**WHAT YOU HAVE TO DO**
Give the records again exactly, but drop the pictures.

**Records drawn from a dataset**
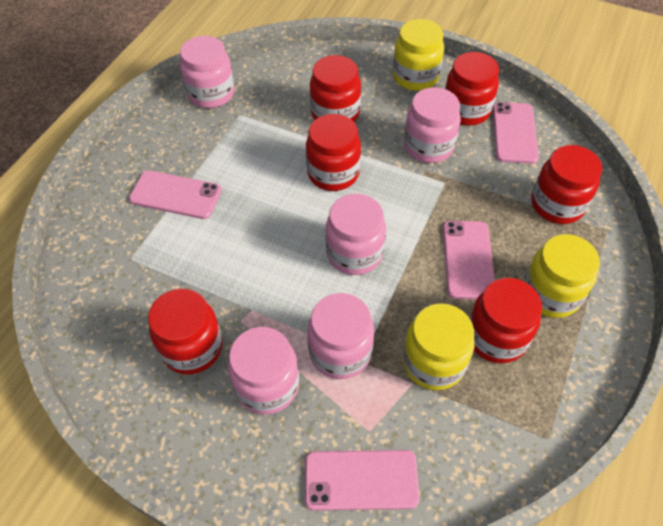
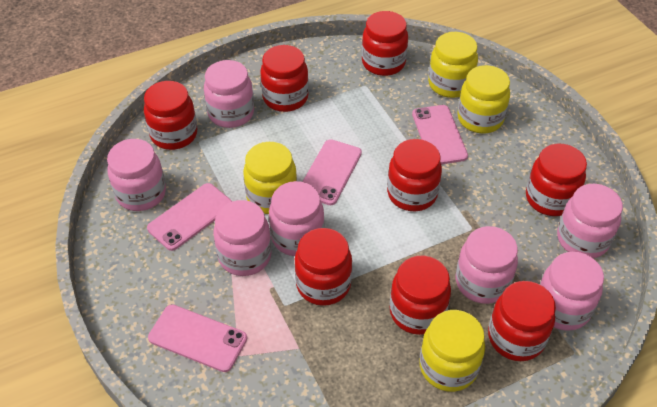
pink jar: 5 -> 7
red jar: 6 -> 8
yellow jar: 3 -> 4

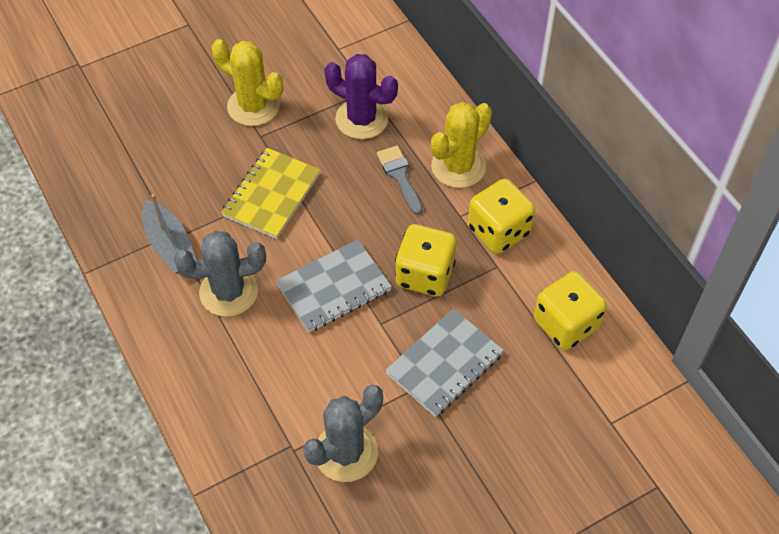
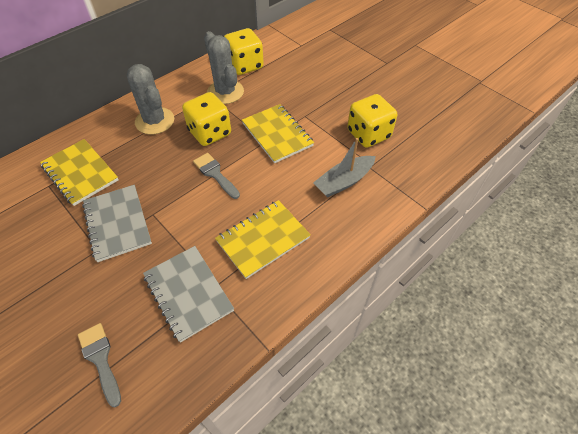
grey brush: 1 -> 2
purple cactus: 1 -> 0
yellow cactus: 2 -> 0
yellow notebook: 1 -> 3

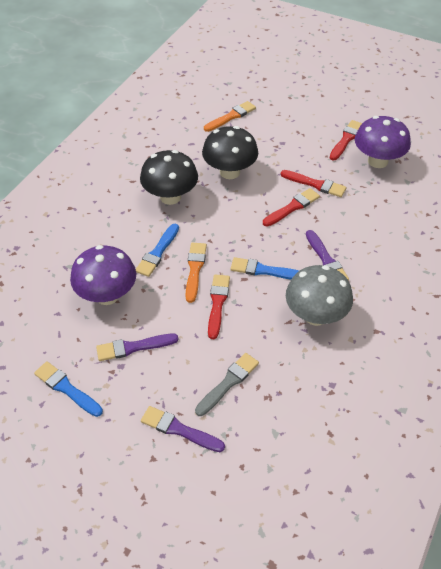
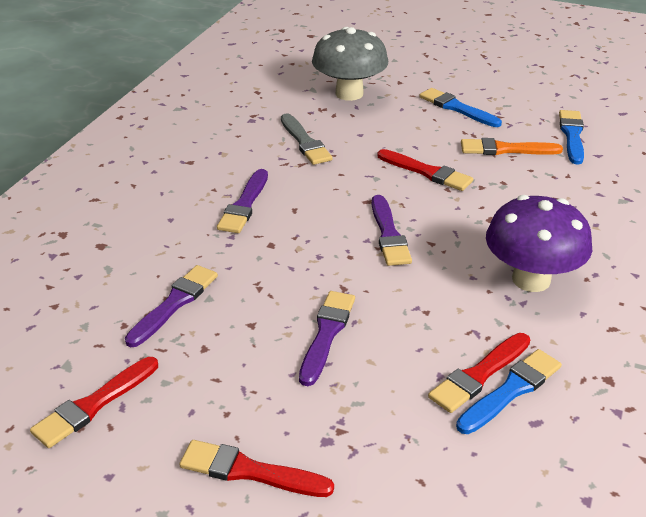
black mushroom: 2 -> 0
orange brush: 2 -> 1
purple brush: 3 -> 4
purple mushroom: 2 -> 1

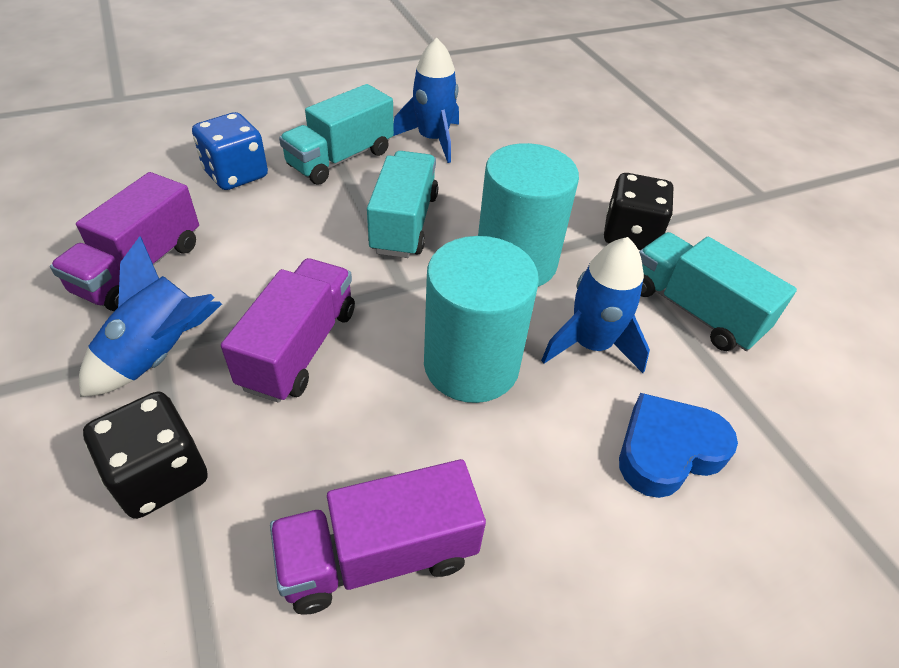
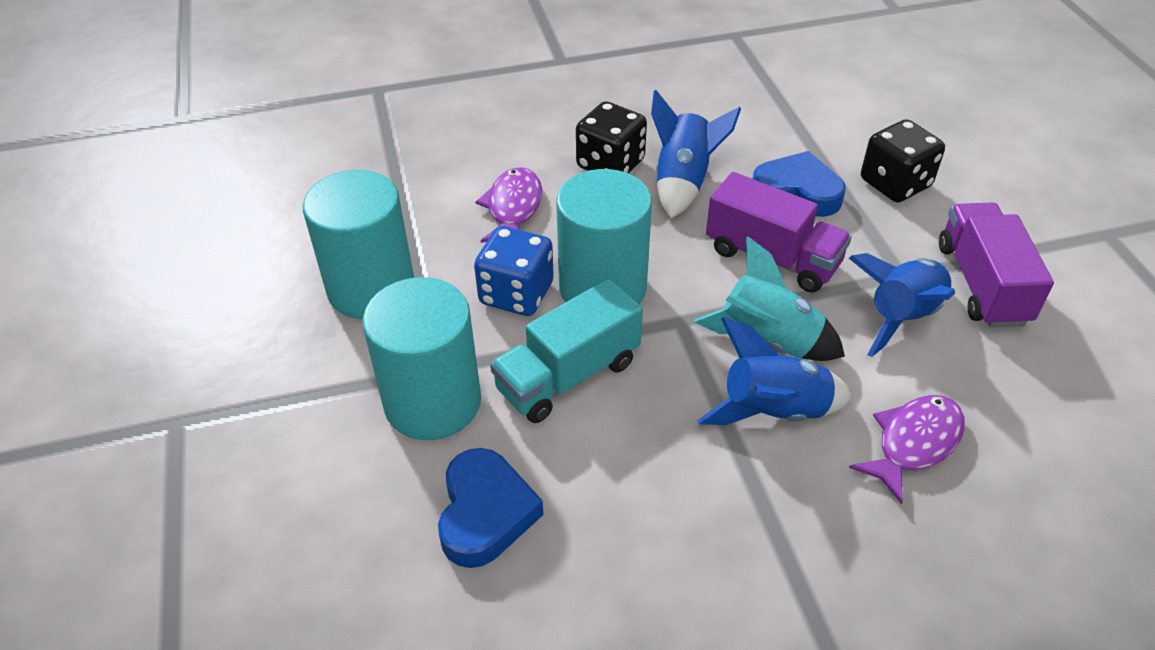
blue heart: 1 -> 2
purple fish: 0 -> 2
purple truck: 3 -> 2
turquoise cylinder: 2 -> 3
turquoise rocket: 0 -> 1
turquoise truck: 3 -> 1

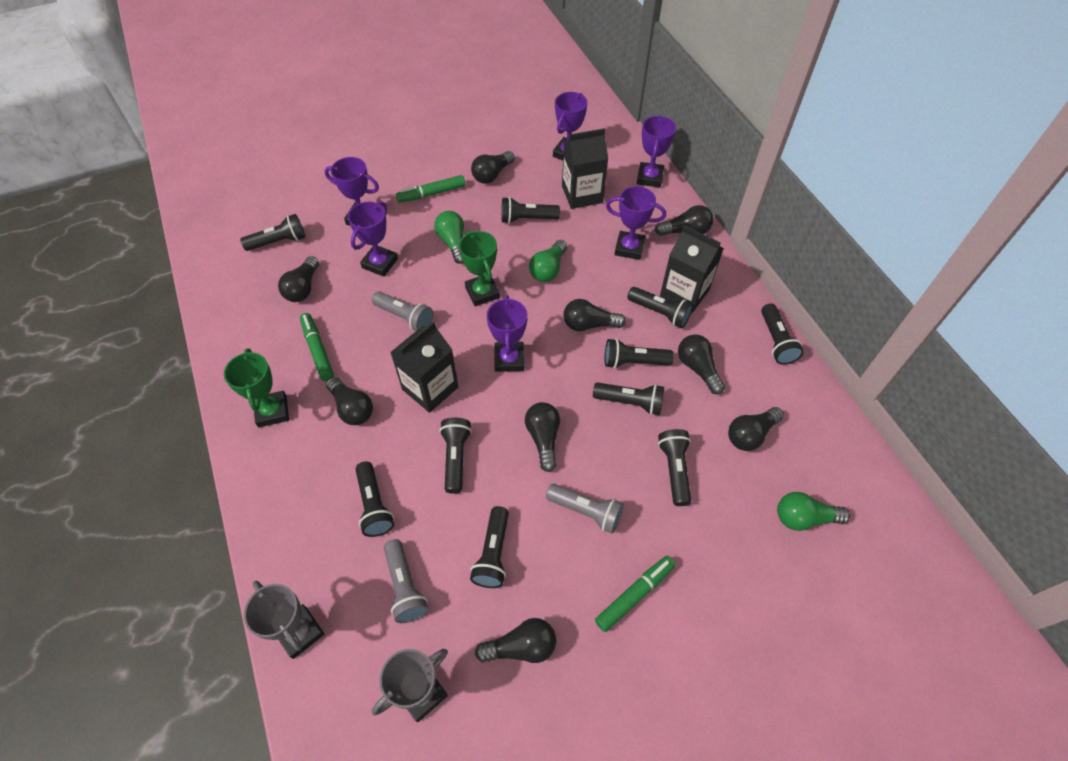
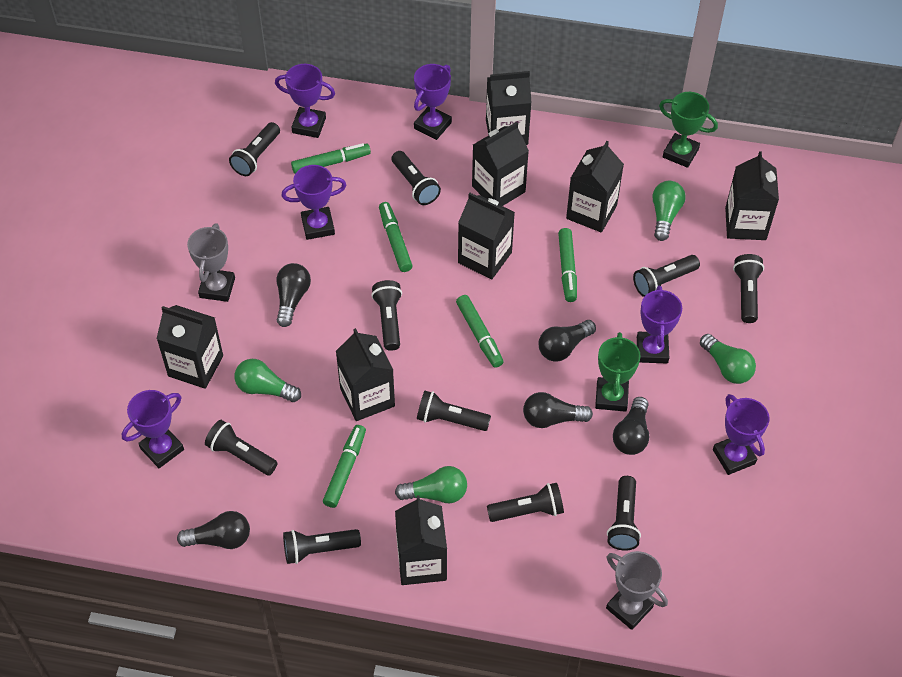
black carton: 3 -> 8
black light bulb: 9 -> 5
green light bulb: 3 -> 4
green marker: 3 -> 5
grey flashlight: 3 -> 0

**EXERCISE OUTPUT**
pink jar: 5 -> 7
red jar: 6 -> 8
yellow jar: 3 -> 4

grey brush: 1 -> 2
purple cactus: 1 -> 0
yellow cactus: 2 -> 0
yellow notebook: 1 -> 3

black mushroom: 2 -> 0
orange brush: 2 -> 1
purple brush: 3 -> 4
purple mushroom: 2 -> 1

blue heart: 1 -> 2
purple fish: 0 -> 2
purple truck: 3 -> 2
turquoise cylinder: 2 -> 3
turquoise rocket: 0 -> 1
turquoise truck: 3 -> 1

black carton: 3 -> 8
black light bulb: 9 -> 5
green light bulb: 3 -> 4
green marker: 3 -> 5
grey flashlight: 3 -> 0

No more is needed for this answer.